▸ **TASK ITEM**: Please print the listing that follows word for word, but skip any pictures it holds.

▸ **SOURCE DATA**:
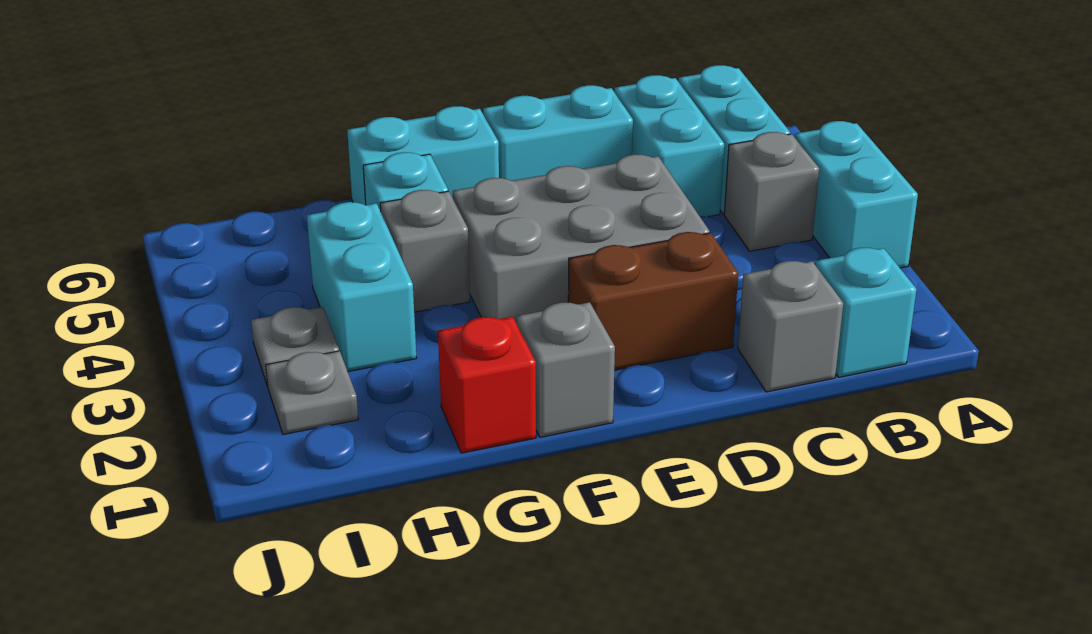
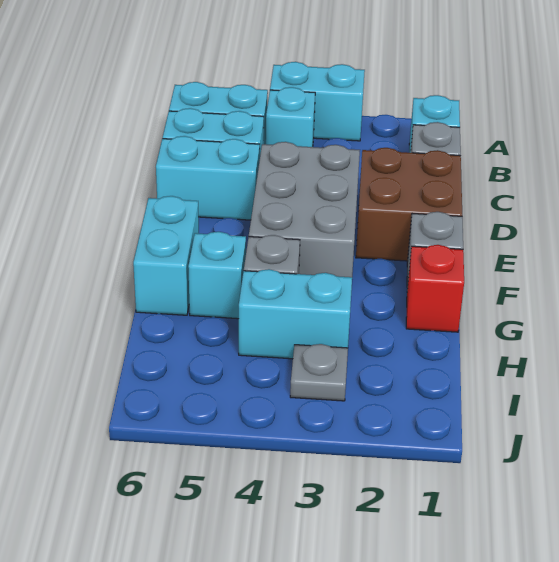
grey brick B4 level 1 -> cyan brick B4 level 1
brown brick D2:E2 level 1 -> brown brick D1:E2 level 1
cyan brick D6:E6 level 1 -> cyan brick D5:D6 level 1
grey plate I2 level 1 -> none

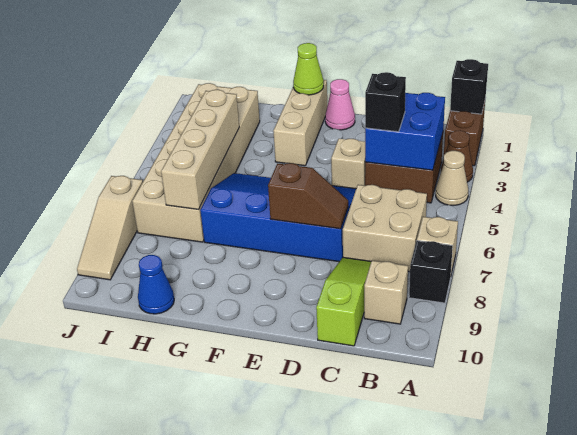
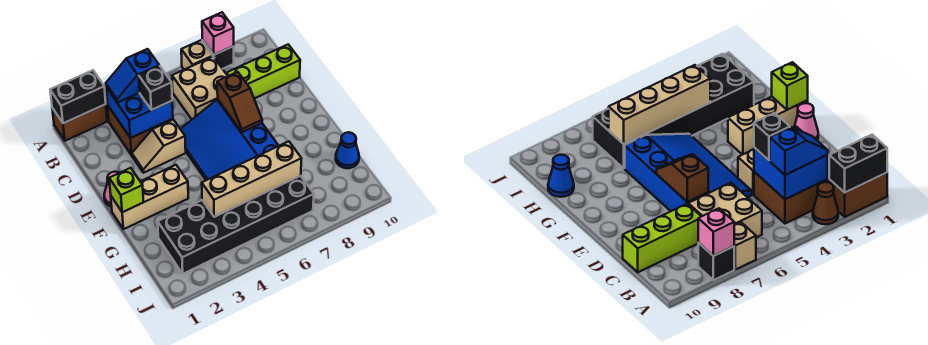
black brick A1 level 2 -> black brick A1:A2 level 2
tan cone A4 level 1 -> none
none -> pink brick A8 level 2
none -> blue slope B3:B4 level 3 top 4
tan brick B9 level 1 -> none
lime slope C8:C10 level 1 top 10 -> lime brick C8:C10 level 1
brown slope D7:E7 level 2 top E -> brown slope D7:E7 level 2 top D
lime cone F1 level 2 -> lime brick F1 level 2
tan brick H2:I7 level 1 -> black brick H2:I7 level 1
tan slope J7:J9 level 1 top 7 -> none

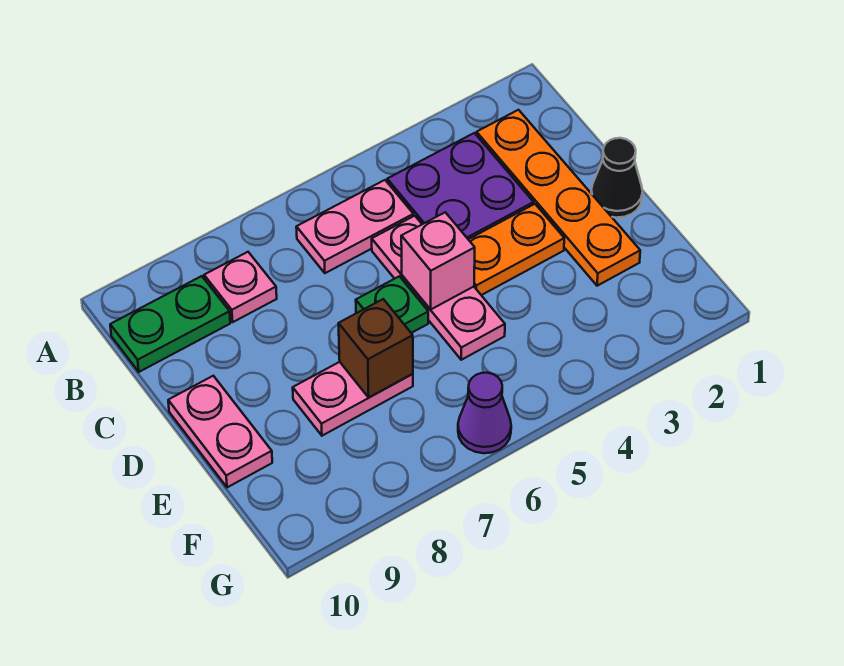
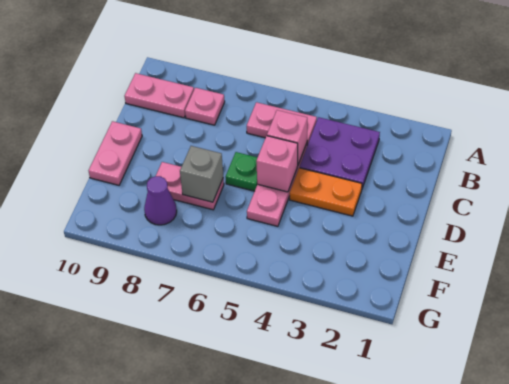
orange plate B2:E2 level 1 -> none
green plate B9:B10 level 1 -> pink plate B9:B10 level 1
none -> pink brick C5 level 2
black cone D1 level 1 -> none
brown brick E7 level 2 -> grey brick E7 level 2
purple cone G6 level 1 -> purple cone F8 level 1

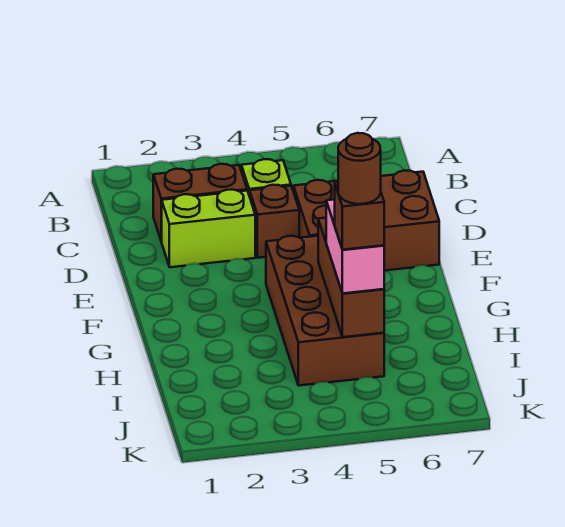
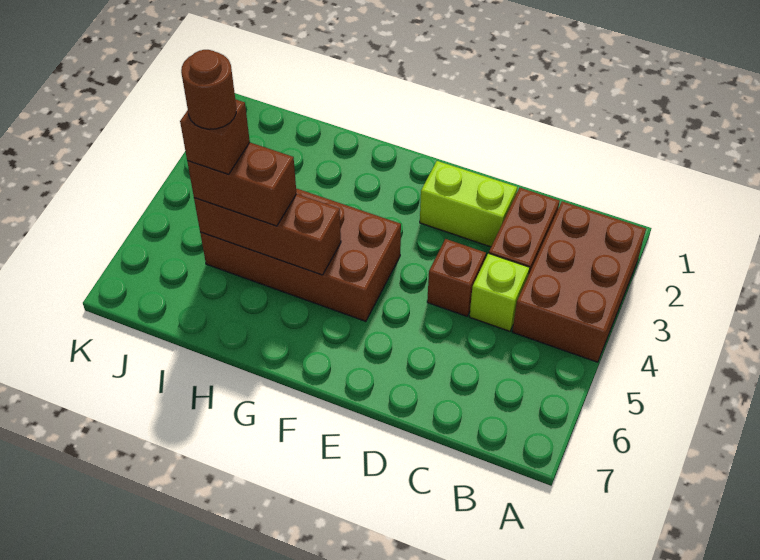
lime brick D2:D3 level 1 -> lime brick D2:E2 level 1
brown brick D5:E7 level 1 -> brown brick A2:B4 level 1
pink brick H5:I5 level 3 -> brown brick H5:I5 level 3

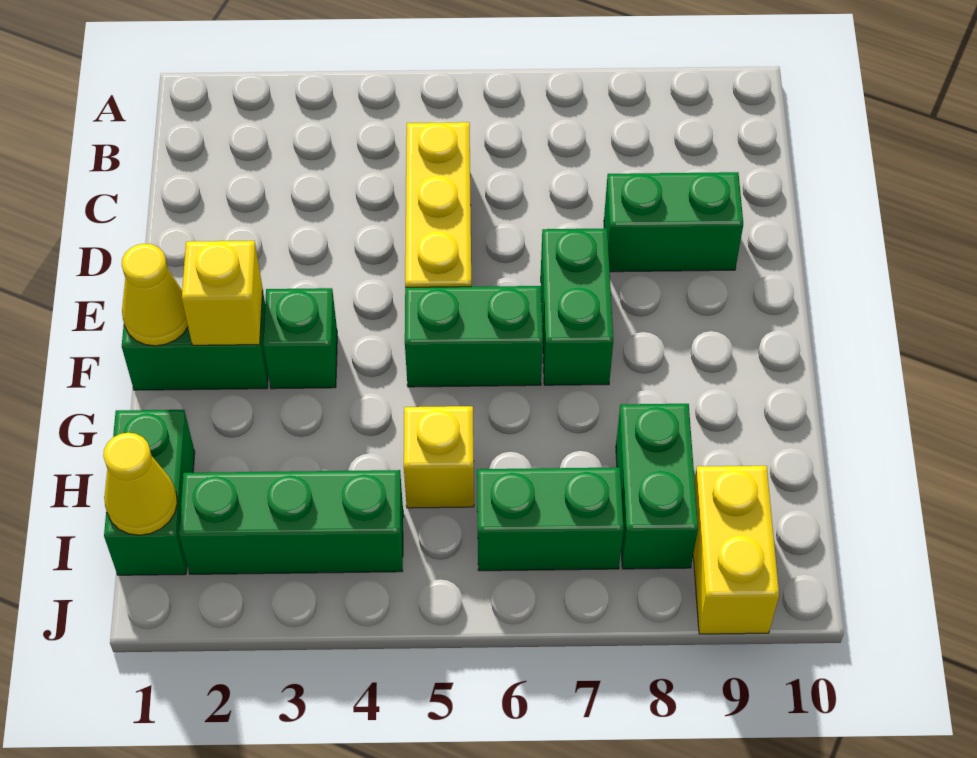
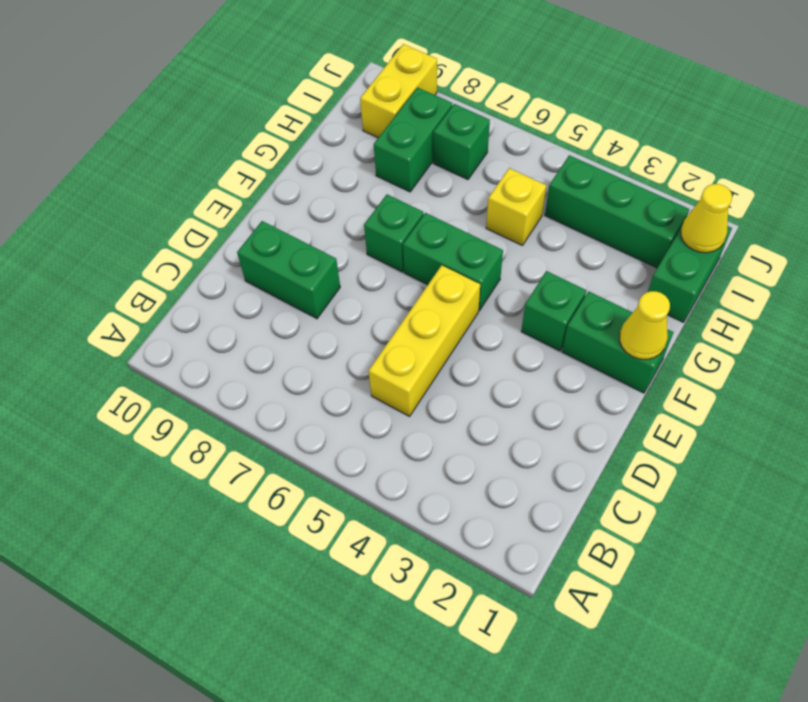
green brick E7:F7 level 1 -> green brick F7 level 1
yellow brick F2 level 2 -> none
green brick I6:I7 level 1 -> green brick I7 level 1

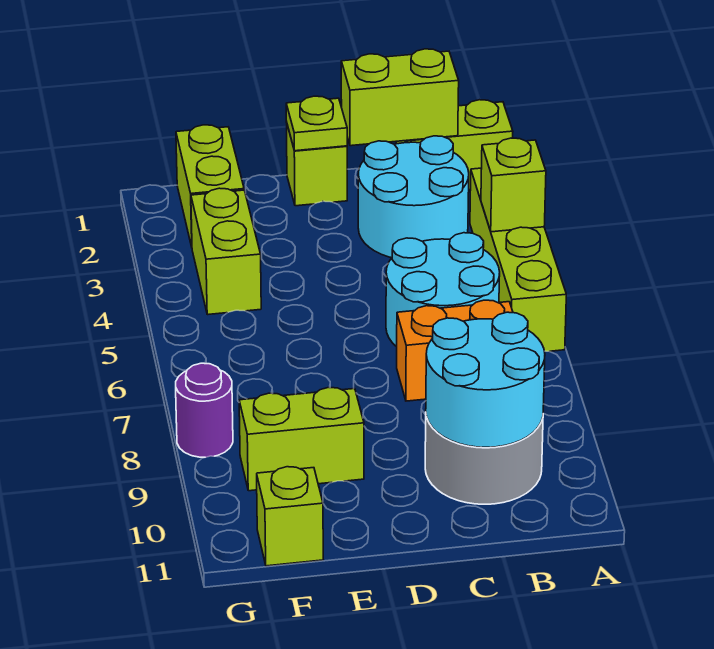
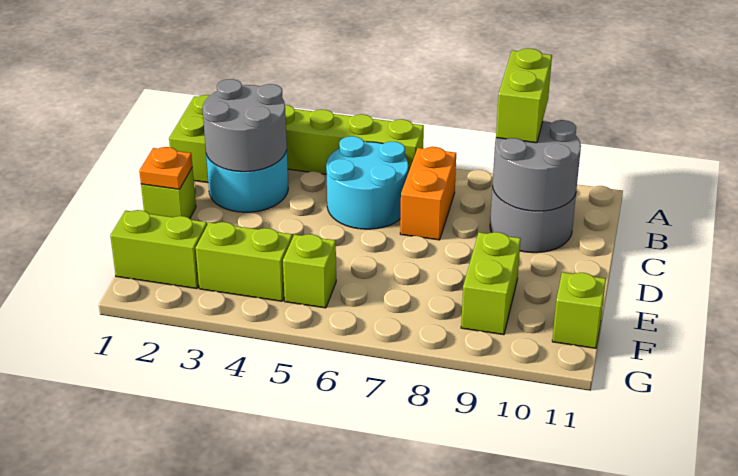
lime brick A4 level 2 -> lime brick F5 level 1
lime brick B1:C1 level 2 -> lime brick A9:B9 level 3
none -> grey round brick B2:C3 level 2
cyan round brick B9:C10 level 2 -> grey round brick B9:C10 level 2
lime plate D1 level 2 -> orange plate D1 level 2
purple round brick G8 level 1 -> none

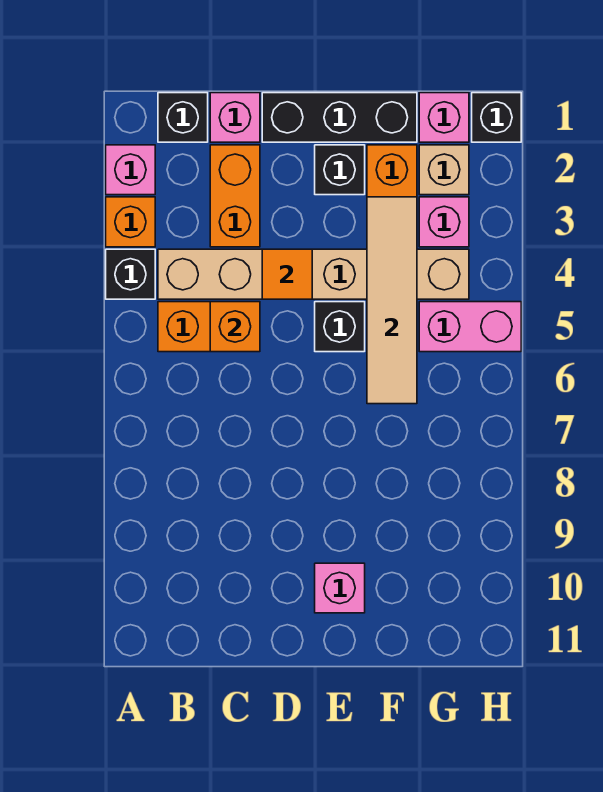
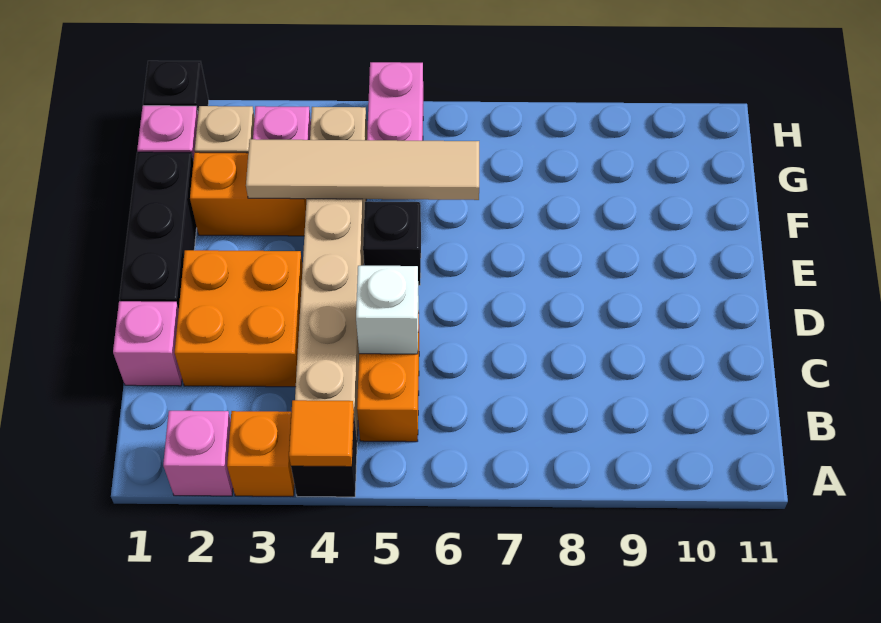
black brick B1 level 1 -> none
orange brick C2:C3 level 1 -> orange brick C2:D3 level 1
orange brick C5 level 2 -> white brick C5 level 2
orange tile D4 level 2 -> orange tile A4 level 2
black brick E2 level 1 -> none
pink brick E10 level 1 -> none

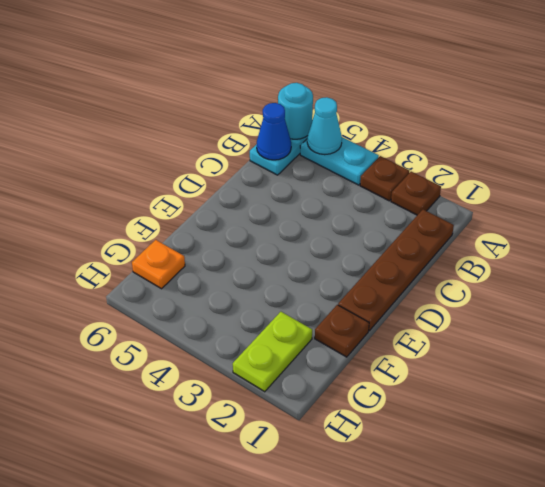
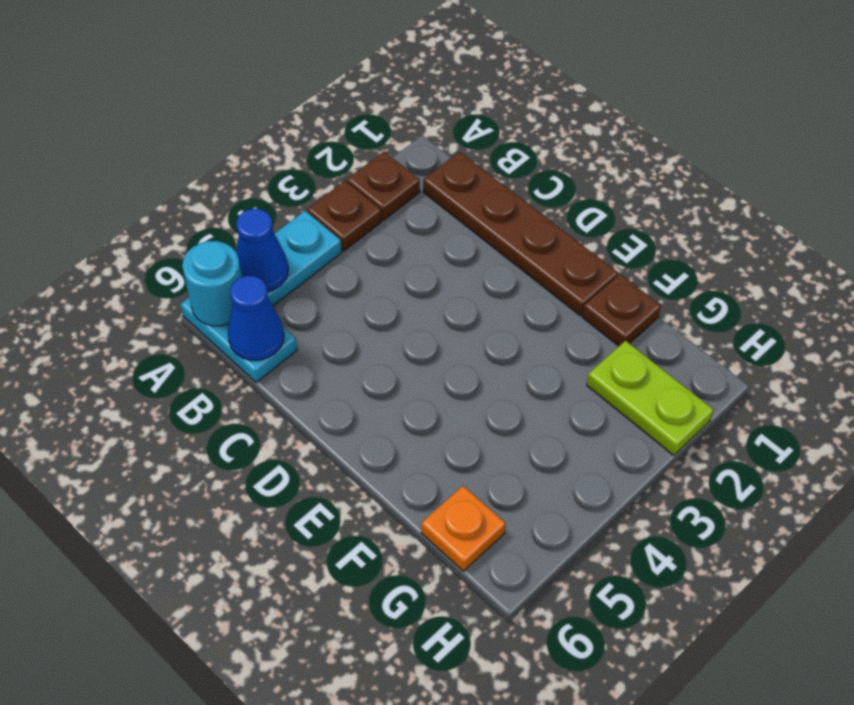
cyan cone A5 level 2 -> blue cone A5 level 2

▸ **WORKED SOLUTION**:
grey brick B4 level 1 -> cyan brick B4 level 1
brown brick D2:E2 level 1 -> brown brick D1:E2 level 1
cyan brick D6:E6 level 1 -> cyan brick D5:D6 level 1
grey plate I2 level 1 -> none

black brick A1 level 2 -> black brick A1:A2 level 2
tan cone A4 level 1 -> none
none -> pink brick A8 level 2
none -> blue slope B3:B4 level 3 top 4
tan brick B9 level 1 -> none
lime slope C8:C10 level 1 top 10 -> lime brick C8:C10 level 1
brown slope D7:E7 level 2 top E -> brown slope D7:E7 level 2 top D
lime cone F1 level 2 -> lime brick F1 level 2
tan brick H2:I7 level 1 -> black brick H2:I7 level 1
tan slope J7:J9 level 1 top 7 -> none

orange plate B2:E2 level 1 -> none
green plate B9:B10 level 1 -> pink plate B9:B10 level 1
none -> pink brick C5 level 2
black cone D1 level 1 -> none
brown brick E7 level 2 -> grey brick E7 level 2
purple cone G6 level 1 -> purple cone F8 level 1

lime brick D2:D3 level 1 -> lime brick D2:E2 level 1
brown brick D5:E7 level 1 -> brown brick A2:B4 level 1
pink brick H5:I5 level 3 -> brown brick H5:I5 level 3

green brick E7:F7 level 1 -> green brick F7 level 1
yellow brick F2 level 2 -> none
green brick I6:I7 level 1 -> green brick I7 level 1

lime brick A4 level 2 -> lime brick F5 level 1
lime brick B1:C1 level 2 -> lime brick A9:B9 level 3
none -> grey round brick B2:C3 level 2
cyan round brick B9:C10 level 2 -> grey round brick B9:C10 level 2
lime plate D1 level 2 -> orange plate D1 level 2
purple round brick G8 level 1 -> none

black brick B1 level 1 -> none
orange brick C2:C3 level 1 -> orange brick C2:D3 level 1
orange brick C5 level 2 -> white brick C5 level 2
orange tile D4 level 2 -> orange tile A4 level 2
black brick E2 level 1 -> none
pink brick E10 level 1 -> none

cyan cone A5 level 2 -> blue cone A5 level 2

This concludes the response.